=== Exercise directions ===
Copy exactly the lines that run from the top of the listing to the line containing "relocated: scissors/white (129, 259, 195, 304)", both ends included, and omit the pictures.

=== Data shown ===
====

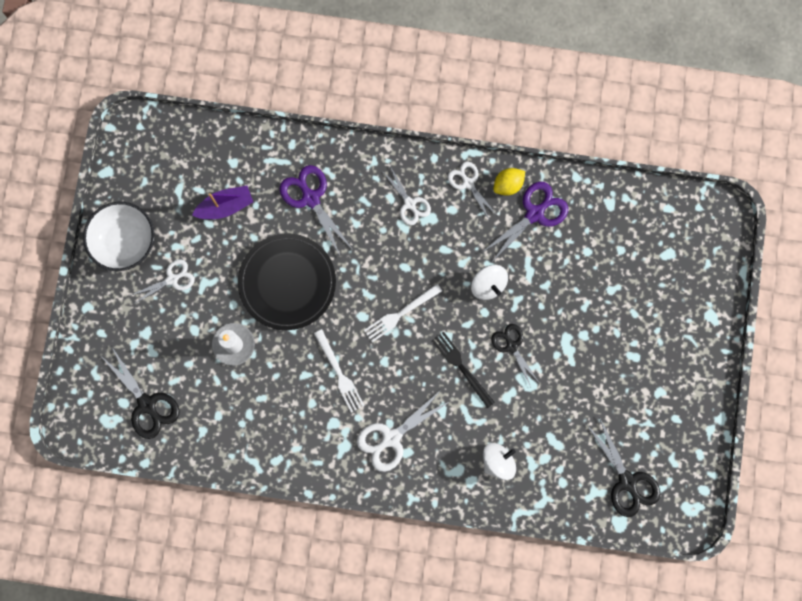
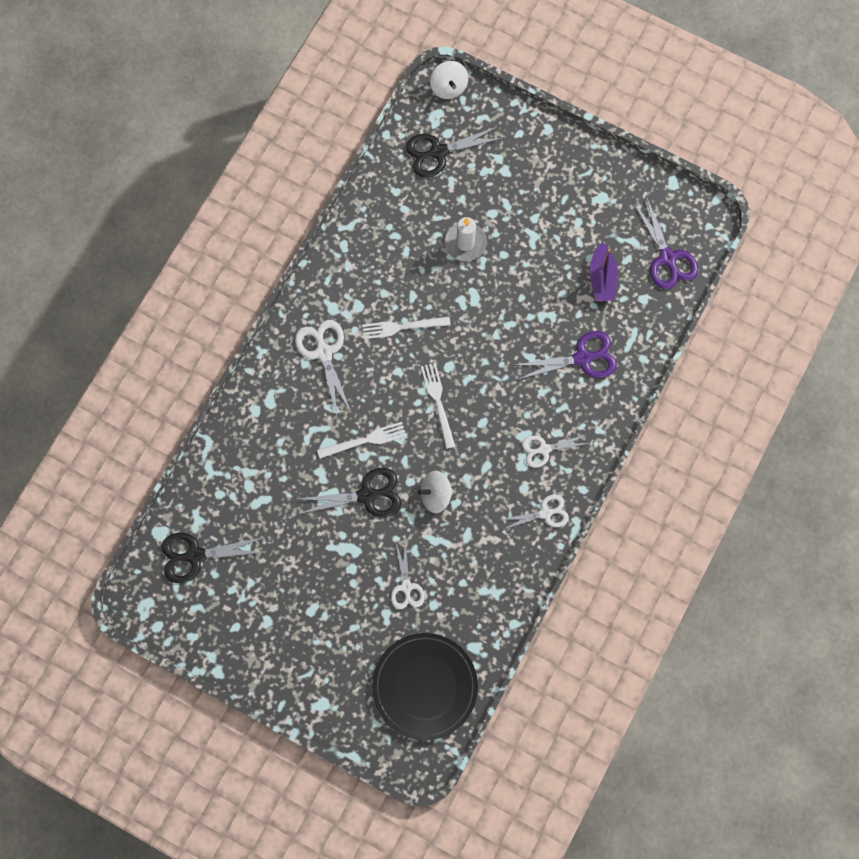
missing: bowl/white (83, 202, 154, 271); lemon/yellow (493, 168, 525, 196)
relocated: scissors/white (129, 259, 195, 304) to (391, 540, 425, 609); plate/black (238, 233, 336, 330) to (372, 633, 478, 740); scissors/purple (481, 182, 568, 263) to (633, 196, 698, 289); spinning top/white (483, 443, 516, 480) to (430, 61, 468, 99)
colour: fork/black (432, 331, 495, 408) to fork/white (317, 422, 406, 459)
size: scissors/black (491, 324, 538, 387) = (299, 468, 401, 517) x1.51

====

=== Answer box ===
missing: bowl/white (83, 202, 154, 271); lemon/yellow (493, 168, 525, 196)
relocated: scissors/white (129, 259, 195, 304) to (391, 540, 425, 609); plate/black (238, 233, 336, 330) to (372, 633, 478, 740); scissors/purple (481, 182, 568, 263) to (633, 196, 698, 289); spinning top/white (483, 443, 516, 480) to (430, 61, 468, 99)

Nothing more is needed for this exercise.